▸ **ACTIVITY**: Among the entries below, determine how many lines contain the word "VRAW" and state only that figure.

▸ **INPUT FOR THIS TASK**:
Segment Open
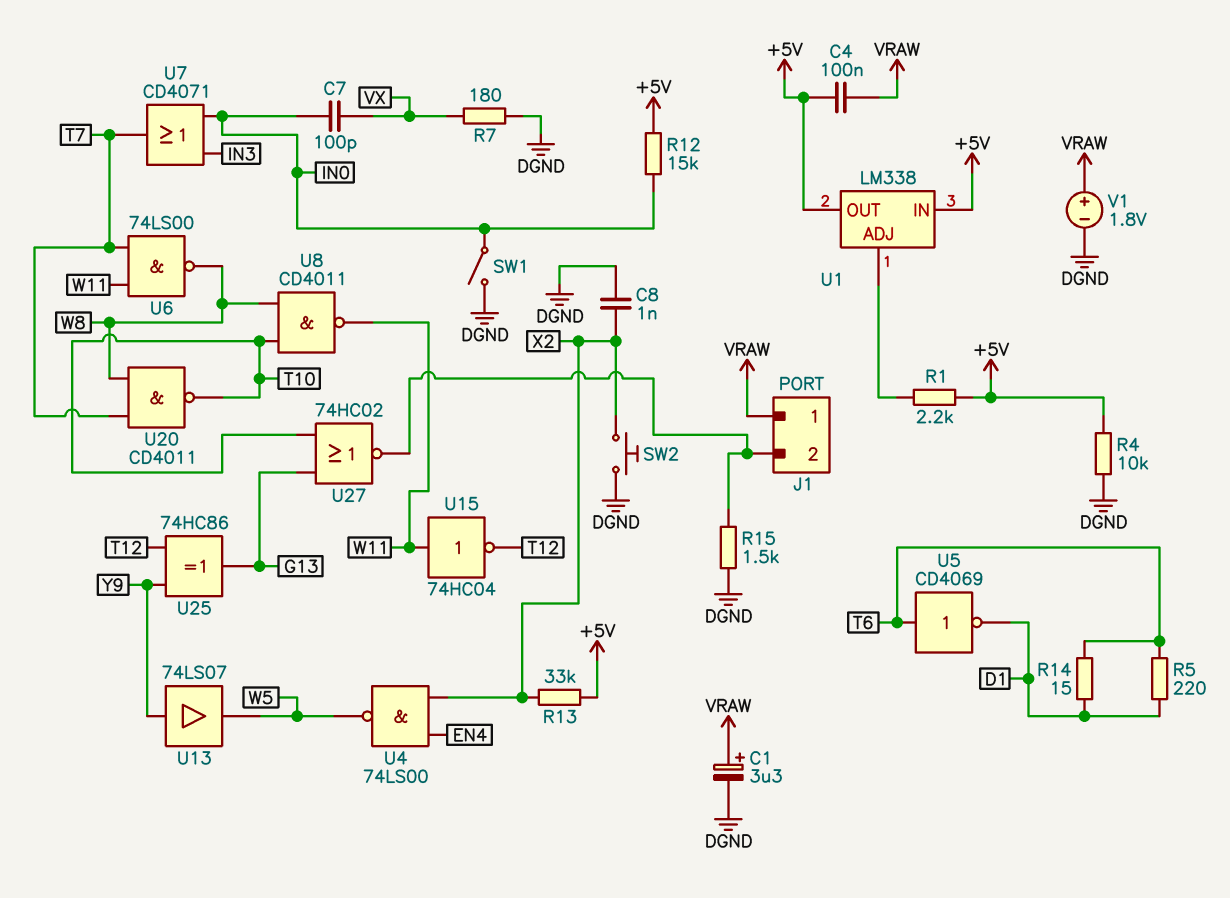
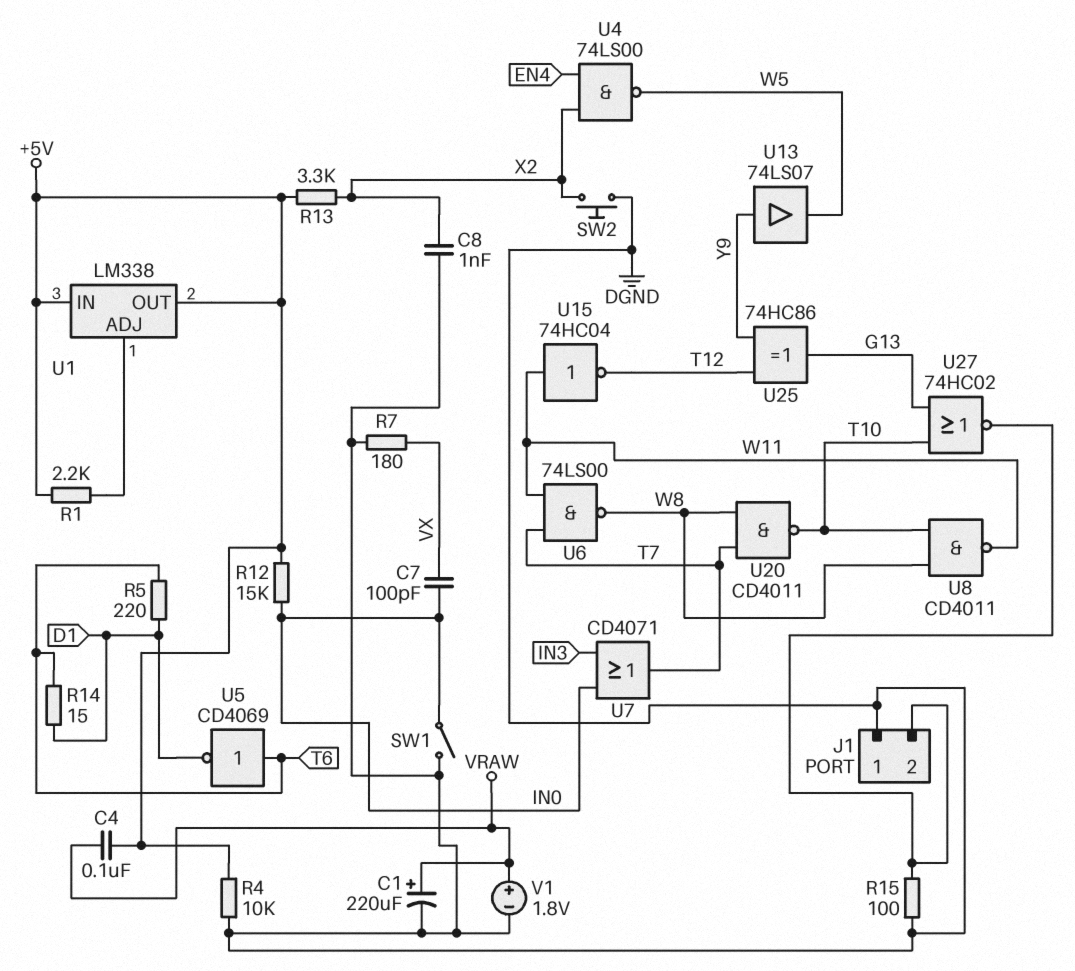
C1: 3.3uF (plus VRAW, minus DGND) -> 220uF (plus VRAW, minus DGND)
J1 pin 1: VRAW -> DGND
R13: 33k (+5V, X2) -> 3.3k (+5V, X2)
R15: 1.5k (DGND, J1/2) -> 100 (DGND, J1/2)

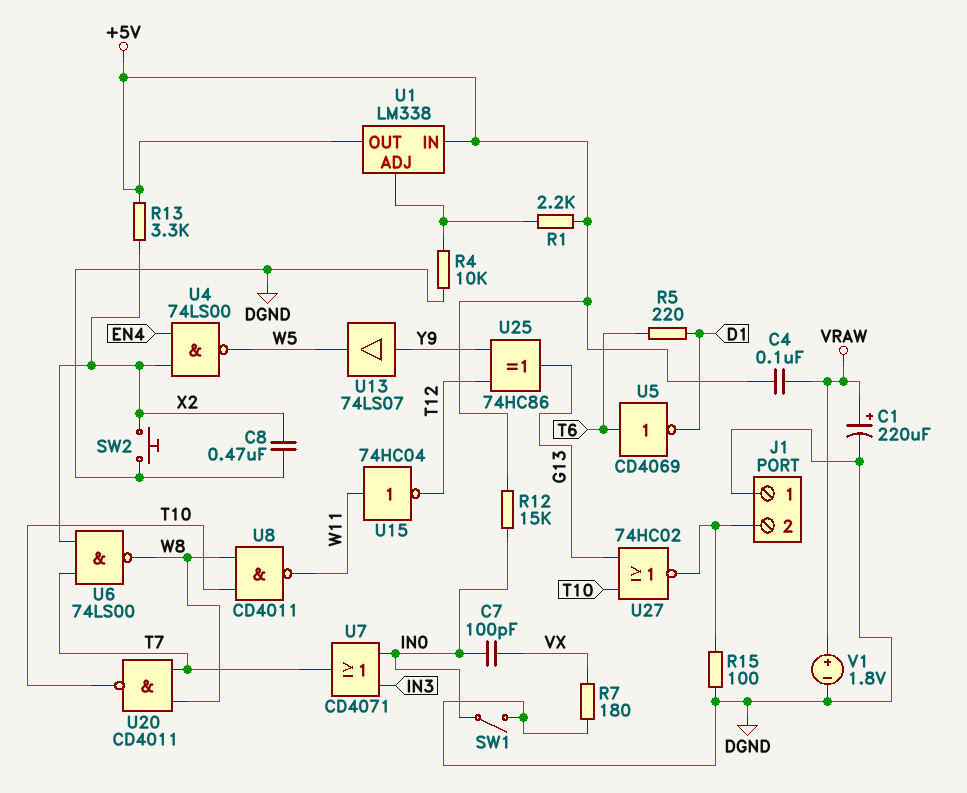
C8: 1nF (DGND, X2) -> 470nF (DGND, X2)
R4: 10k (+5V, DGND) -> 10k (DGND, U1/ADJ)
R14: 15 (D1, T6) -> none
U6: NAND 74LS00 (in T7, in W11, out W8) -> NAND 74LS00 (in T7, in X2, out W8)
Segment Closed
▸ **WRITTEN ANSWER**: 2